## [Task instructions]
Print the first line of the material below and each line after it, exactly as written, ending with the line that contains "black brick K2:L3".

## [Data provided]
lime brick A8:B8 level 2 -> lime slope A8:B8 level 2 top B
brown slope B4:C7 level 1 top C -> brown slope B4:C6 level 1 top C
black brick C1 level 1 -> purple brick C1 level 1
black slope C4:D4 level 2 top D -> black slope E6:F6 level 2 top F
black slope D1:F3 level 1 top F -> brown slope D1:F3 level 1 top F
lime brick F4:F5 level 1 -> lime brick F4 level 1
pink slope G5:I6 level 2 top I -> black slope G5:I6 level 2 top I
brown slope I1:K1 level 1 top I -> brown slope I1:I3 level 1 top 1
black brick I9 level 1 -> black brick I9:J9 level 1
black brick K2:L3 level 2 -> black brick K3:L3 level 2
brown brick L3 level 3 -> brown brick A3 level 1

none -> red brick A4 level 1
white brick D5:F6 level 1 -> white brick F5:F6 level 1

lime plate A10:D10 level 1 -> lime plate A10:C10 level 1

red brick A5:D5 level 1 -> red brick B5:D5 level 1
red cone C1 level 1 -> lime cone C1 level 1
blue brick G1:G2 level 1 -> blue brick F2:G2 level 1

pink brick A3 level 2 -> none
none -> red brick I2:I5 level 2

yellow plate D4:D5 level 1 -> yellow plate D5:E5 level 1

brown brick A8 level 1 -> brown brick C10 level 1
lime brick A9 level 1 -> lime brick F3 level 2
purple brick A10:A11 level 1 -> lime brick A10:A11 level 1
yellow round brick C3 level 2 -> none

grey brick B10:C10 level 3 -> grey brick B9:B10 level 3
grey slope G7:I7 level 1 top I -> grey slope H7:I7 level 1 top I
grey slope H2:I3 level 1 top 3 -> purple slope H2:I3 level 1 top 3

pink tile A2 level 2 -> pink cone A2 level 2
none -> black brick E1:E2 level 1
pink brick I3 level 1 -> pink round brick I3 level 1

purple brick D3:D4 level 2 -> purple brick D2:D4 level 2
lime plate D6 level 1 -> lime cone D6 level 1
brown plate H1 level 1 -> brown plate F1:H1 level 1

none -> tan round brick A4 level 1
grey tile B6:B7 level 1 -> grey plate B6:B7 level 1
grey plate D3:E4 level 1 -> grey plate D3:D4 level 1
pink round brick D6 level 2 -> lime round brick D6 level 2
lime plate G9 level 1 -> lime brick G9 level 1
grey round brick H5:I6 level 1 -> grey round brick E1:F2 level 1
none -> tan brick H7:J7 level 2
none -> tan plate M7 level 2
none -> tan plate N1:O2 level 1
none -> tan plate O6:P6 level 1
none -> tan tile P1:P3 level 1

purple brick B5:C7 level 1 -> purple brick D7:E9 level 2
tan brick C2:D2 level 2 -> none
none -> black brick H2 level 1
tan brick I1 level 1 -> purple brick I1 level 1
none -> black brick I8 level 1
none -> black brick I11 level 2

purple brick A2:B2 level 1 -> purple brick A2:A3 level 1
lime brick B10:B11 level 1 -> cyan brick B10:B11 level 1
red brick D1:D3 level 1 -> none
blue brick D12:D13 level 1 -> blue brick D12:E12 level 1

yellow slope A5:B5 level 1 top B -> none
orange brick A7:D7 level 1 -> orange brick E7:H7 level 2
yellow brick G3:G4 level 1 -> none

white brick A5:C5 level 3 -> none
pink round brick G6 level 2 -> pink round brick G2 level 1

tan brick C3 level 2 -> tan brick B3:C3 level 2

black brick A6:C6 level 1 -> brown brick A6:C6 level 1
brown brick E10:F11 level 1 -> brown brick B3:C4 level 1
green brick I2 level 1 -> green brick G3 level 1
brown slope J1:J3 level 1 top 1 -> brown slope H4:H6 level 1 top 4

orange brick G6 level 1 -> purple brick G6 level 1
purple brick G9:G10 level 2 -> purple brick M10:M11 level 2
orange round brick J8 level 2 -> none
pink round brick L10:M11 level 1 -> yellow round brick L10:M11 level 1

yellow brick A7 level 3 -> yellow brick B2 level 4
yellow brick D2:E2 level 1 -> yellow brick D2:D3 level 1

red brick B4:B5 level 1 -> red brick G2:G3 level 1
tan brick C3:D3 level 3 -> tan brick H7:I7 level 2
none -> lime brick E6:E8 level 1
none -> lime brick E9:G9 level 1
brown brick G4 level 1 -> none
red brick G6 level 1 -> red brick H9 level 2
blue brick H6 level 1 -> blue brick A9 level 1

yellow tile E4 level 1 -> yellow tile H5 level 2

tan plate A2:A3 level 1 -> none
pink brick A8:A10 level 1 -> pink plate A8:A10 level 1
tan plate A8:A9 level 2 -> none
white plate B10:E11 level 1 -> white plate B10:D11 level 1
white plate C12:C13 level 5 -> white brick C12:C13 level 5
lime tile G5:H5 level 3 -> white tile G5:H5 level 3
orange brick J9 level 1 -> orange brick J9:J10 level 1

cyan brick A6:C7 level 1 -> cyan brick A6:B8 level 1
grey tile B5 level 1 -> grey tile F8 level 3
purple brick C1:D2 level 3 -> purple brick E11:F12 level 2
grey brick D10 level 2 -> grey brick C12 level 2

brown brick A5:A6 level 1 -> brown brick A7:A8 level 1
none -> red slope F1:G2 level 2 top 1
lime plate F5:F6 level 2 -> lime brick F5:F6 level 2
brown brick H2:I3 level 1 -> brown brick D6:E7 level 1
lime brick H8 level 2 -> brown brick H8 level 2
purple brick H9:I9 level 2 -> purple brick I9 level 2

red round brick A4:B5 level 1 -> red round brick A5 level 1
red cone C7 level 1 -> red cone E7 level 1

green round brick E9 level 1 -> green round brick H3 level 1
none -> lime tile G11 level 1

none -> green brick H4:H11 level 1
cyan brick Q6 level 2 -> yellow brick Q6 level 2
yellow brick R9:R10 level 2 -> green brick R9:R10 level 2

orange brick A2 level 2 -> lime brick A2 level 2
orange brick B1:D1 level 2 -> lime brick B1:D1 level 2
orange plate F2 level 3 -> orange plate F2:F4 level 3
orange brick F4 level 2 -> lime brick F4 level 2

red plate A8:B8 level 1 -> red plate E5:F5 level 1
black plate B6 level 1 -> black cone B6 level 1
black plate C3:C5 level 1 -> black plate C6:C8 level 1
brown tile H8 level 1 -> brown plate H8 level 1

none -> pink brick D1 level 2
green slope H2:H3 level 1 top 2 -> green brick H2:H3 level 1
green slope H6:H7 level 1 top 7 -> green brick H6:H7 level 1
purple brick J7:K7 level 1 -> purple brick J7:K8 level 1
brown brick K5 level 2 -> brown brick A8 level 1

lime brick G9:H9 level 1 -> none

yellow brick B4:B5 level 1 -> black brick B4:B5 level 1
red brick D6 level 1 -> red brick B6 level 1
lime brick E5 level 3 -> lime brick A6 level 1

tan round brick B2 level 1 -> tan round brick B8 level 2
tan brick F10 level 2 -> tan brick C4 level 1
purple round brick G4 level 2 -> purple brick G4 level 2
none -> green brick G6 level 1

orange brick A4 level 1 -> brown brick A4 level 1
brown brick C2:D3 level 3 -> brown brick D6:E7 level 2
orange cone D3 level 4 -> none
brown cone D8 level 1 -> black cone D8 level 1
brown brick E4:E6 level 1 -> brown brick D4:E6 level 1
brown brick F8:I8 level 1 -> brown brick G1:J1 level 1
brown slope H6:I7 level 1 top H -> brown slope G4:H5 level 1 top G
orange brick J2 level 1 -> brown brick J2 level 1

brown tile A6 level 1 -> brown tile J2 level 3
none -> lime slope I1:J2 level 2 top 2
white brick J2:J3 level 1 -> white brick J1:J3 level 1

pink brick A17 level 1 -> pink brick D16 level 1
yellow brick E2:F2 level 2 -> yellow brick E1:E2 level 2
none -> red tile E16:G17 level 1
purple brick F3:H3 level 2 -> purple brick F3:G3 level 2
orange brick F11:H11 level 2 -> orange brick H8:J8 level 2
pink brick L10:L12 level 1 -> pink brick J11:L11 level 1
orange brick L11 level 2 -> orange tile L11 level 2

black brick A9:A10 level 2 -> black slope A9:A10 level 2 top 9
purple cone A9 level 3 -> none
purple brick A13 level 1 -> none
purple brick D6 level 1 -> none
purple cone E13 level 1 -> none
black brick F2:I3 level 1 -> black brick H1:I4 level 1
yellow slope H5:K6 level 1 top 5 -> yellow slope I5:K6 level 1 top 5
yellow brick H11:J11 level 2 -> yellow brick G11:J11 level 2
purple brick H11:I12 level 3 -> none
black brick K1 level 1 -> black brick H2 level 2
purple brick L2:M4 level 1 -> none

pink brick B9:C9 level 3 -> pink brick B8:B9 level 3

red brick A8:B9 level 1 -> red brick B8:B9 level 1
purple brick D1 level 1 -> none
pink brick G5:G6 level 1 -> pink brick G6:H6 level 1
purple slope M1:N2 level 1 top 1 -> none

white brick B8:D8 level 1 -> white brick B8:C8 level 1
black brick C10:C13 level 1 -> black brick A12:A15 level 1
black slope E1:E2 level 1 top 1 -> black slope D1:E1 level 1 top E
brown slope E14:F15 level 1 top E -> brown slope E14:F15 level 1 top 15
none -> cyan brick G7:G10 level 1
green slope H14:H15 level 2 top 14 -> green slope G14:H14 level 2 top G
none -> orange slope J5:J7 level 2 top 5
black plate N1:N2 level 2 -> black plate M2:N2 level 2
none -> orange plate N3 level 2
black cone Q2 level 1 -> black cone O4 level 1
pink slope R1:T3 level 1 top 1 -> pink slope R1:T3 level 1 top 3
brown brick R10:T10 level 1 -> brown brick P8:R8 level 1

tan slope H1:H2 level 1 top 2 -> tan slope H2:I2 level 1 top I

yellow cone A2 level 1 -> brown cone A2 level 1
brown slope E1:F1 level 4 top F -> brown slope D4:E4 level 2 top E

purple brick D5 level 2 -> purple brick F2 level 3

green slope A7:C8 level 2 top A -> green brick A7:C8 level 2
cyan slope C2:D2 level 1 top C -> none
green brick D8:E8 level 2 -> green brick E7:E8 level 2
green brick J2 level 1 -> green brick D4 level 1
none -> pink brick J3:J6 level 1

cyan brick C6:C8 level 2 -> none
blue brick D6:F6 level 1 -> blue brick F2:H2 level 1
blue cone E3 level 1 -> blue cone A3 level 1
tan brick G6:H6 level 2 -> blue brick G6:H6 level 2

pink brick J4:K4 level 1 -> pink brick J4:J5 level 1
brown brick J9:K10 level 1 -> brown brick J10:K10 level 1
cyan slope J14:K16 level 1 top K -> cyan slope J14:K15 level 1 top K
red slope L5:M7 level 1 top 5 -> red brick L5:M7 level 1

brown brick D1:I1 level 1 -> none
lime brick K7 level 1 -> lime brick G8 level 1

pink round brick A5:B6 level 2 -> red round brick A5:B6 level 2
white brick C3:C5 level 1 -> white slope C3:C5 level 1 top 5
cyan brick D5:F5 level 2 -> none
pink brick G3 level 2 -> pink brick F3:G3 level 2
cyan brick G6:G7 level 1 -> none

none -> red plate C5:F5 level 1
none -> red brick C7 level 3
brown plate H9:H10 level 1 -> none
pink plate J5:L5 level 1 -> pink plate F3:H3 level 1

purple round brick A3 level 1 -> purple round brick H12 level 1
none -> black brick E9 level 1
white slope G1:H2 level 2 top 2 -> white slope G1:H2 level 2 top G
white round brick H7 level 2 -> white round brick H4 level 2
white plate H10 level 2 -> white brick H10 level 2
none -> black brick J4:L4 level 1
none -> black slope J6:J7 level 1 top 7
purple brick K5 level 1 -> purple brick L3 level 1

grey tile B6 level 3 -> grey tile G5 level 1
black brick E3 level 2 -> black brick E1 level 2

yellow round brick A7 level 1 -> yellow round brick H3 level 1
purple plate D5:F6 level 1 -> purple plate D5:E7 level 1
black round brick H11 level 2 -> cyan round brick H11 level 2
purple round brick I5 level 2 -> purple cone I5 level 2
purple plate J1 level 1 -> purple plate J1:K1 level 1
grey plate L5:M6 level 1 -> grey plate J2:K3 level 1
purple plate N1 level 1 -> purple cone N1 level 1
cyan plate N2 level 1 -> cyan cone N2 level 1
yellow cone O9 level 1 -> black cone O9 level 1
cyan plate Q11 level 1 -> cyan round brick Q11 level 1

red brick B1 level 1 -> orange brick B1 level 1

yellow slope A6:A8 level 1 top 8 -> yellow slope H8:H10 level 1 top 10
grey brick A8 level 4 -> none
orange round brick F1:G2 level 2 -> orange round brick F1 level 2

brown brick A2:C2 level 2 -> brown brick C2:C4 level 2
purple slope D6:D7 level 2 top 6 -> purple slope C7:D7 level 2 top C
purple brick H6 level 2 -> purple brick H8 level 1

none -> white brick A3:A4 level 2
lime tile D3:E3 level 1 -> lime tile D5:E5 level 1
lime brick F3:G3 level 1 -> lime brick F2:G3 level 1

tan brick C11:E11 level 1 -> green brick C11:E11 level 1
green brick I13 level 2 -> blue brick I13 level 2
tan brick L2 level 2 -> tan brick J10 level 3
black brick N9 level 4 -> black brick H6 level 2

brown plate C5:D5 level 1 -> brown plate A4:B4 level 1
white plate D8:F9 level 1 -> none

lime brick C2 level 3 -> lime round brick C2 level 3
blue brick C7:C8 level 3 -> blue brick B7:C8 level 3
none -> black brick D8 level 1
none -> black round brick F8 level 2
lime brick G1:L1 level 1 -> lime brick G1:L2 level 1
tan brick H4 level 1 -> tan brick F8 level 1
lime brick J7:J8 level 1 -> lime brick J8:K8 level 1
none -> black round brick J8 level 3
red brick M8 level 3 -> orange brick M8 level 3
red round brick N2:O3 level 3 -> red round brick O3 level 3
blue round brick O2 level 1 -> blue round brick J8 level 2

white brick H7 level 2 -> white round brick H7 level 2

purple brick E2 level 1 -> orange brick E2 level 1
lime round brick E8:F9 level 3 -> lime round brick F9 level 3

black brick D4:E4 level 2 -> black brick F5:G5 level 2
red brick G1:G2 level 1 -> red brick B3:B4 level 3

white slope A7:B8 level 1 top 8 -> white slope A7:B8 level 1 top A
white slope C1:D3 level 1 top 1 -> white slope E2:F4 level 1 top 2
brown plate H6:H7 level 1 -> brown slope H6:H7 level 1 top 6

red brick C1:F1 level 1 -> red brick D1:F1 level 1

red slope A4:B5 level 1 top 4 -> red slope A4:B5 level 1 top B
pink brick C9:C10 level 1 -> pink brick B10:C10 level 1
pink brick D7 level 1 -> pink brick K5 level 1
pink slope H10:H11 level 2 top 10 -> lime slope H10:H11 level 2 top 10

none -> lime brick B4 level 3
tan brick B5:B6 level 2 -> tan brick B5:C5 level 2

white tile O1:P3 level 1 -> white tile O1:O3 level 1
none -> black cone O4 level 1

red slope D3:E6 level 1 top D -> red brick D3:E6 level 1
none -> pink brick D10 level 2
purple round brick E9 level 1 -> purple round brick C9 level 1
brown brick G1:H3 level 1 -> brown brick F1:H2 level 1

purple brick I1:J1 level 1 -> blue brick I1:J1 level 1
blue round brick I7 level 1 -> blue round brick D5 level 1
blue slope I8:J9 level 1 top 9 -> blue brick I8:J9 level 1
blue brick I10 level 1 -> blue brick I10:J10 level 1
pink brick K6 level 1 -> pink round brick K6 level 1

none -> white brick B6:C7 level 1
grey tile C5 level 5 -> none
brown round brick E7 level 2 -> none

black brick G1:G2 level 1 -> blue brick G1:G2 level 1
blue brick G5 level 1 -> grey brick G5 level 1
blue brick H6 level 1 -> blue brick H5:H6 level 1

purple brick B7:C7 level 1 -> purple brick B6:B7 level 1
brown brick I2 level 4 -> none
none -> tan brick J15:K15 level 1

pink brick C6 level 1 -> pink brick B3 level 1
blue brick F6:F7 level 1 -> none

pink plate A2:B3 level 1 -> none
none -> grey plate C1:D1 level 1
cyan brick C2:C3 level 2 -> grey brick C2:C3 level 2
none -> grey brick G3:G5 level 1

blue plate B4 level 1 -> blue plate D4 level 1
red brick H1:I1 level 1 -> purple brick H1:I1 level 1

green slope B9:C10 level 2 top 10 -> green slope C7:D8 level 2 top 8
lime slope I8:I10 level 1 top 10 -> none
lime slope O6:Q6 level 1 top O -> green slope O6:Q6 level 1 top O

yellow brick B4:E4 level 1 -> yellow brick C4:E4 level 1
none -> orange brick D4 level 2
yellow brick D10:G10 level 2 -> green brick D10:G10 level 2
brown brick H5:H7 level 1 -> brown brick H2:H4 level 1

## [Output of the exercise]
lime brick A8:B8 level 2 -> lime slope A8:B8 level 2 top B
brown slope B4:C7 level 1 top C -> brown slope B4:C6 level 1 top C
black brick C1 level 1 -> purple brick C1 level 1
black slope C4:D4 level 2 top D -> black slope E6:F6 level 2 top F
black slope D1:F3 level 1 top F -> brown slope D1:F3 level 1 top F
lime brick F4:F5 level 1 -> lime brick F4 level 1
pink slope G5:I6 level 2 top I -> black slope G5:I6 level 2 top I
brown slope I1:K1 level 1 top I -> brown slope I1:I3 level 1 top 1
black brick I9 level 1 -> black brick I9:J9 level 1
black brick K2:L3 level 2 -> black brick K3:L3 level 2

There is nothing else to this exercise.